Exercise details
Repeat the entries exactly as they appear.

*** Data provided Section Begins ***

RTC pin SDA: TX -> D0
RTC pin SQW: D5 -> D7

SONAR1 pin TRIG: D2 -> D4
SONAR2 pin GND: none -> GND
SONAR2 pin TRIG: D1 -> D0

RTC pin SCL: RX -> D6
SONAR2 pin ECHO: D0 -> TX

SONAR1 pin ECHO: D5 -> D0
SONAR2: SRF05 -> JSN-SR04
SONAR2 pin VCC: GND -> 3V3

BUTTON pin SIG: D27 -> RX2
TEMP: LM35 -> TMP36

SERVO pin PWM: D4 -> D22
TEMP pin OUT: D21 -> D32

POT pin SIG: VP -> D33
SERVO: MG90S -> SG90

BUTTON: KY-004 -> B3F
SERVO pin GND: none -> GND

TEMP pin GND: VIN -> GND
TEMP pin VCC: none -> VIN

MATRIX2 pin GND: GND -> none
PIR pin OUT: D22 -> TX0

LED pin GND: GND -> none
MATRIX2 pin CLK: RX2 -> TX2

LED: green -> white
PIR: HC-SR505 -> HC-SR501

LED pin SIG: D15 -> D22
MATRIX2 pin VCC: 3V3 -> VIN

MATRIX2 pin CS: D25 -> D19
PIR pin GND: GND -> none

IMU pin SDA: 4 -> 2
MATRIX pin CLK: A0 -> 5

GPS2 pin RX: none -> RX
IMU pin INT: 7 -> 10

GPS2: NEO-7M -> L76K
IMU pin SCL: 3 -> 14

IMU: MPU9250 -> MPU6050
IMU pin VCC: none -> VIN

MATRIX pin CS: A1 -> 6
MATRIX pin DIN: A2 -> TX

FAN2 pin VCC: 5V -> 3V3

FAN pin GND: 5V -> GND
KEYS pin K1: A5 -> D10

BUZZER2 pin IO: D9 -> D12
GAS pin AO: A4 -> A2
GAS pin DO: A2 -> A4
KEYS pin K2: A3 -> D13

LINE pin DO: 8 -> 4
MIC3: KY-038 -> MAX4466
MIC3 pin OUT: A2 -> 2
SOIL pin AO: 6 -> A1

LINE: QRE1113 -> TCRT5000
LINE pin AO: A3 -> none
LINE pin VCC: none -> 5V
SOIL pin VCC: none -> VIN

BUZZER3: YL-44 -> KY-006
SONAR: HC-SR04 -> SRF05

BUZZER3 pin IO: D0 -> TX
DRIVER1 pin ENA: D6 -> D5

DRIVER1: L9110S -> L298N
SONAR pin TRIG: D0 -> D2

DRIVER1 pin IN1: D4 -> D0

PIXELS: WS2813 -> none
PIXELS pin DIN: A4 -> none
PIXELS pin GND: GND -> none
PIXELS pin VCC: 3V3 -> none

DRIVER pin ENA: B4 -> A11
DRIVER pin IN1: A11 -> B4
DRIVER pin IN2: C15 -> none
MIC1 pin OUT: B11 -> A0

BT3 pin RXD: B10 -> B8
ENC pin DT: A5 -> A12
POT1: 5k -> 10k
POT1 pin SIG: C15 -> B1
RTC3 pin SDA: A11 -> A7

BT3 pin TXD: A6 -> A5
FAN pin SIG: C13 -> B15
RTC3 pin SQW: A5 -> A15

*** Data provided Section Ends ***

Answer to the problem
RTC pin SDA: TX -> D0
RTC pin SQW: D5 -> D7

SONAR1 pin TRIG: D2 -> D4
SONAR2 pin GND: none -> GND
SONAR2 pin TRIG: D1 -> D0

RTC pin SCL: RX -> D6
SONAR2 pin ECHO: D0 -> TX

SONAR1 pin ECHO: D5 -> D0
SONAR2: SRF05 -> JSN-SR04
SONAR2 pin VCC: GND -> 3V3

BUTTON pin SIG: D27 -> RX2
TEMP: LM35 -> TMP36

SERVO pin PWM: D4 -> D22
TEMP pin OUT: D21 -> D32

POT pin SIG: VP -> D33
SERVO: MG90S -> SG90

BUTTON: KY-004 -> B3F
SERVO pin GND: none -> GND

TEMP pin GND: VIN -> GND
TEMP pin VCC: none -> VIN

MATRIX2 pin GND: GND -> none
PIR pin OUT: D22 -> TX0

LED pin GND: GND -> none
MATRIX2 pin CLK: RX2 -> TX2

LED: green -> white
PIR: HC-SR505 -> HC-SR501

LED pin SIG: D15 -> D22
MATRIX2 pin VCC: 3V3 -> VIN

MATRIX2 pin CS: D25 -> D19
PIR pin GND: GND -> none

IMU pin SDA: 4 -> 2
MATRIX pin CLK: A0 -> 5

GPS2 pin RX: none -> RX
IMU pin INT: 7 -> 10

GPS2: NEO-7M -> L76K
IMU pin SCL: 3 -> 14

IMU: MPU9250 -> MPU6050
IMU pin VCC: none -> VIN

MATRIX pin CS: A1 -> 6
MATRIX pin DIN: A2 -> TX

FAN2 pin VCC: 5V -> 3V3

FAN pin GND: 5V -> GND
KEYS pin K1: A5 -> D10

BUZZER2 pin IO: D9 -> D12
GAS pin AO: A4 -> A2
GAS pin DO: A2 -> A4
KEYS pin K2: A3 -> D13

LINE pin DO: 8 -> 4
MIC3: KY-038 -> MAX4466
MIC3 pin OUT: A2 -> 2
SOIL pin AO: 6 -> A1

LINE: QRE1113 -> TCRT5000
LINE pin AO: A3 -> none
LINE pin VCC: none -> 5V
SOIL pin VCC: none -> VIN

BUZZER3: YL-44 -> KY-006
SONAR: HC-SR04 -> SRF05

BUZZER3 pin IO: D0 -> TX
DRIVER1 pin ENA: D6 -> D5

DRIVER1: L9110S -> L298N
SONAR pin TRIG: D0 -> D2

DRIVER1 pin IN1: D4 -> D0

PIXELS: WS2813 -> none
PIXELS pin DIN: A4 -> none
PIXELS pin GND: GND -> none
PIXELS pin VCC: 3V3 -> none

DRIVER pin ENA: B4 -> A11
DRIVER pin IN1: A11 -> B4
DRIVER pin IN2: C15 -> none
MIC1 pin OUT: B11 -> A0

BT3 pin RXD: B10 -> B8
ENC pin DT: A5 -> A12
POT1: 5k -> 10k
POT1 pin SIG: C15 -> B1
RTC3 pin SDA: A11 -> A7

BT3 pin TXD: A6 -> A5
FAN pin SIG: C13 -> B15
RTC3 pin SQW: A5 -> A15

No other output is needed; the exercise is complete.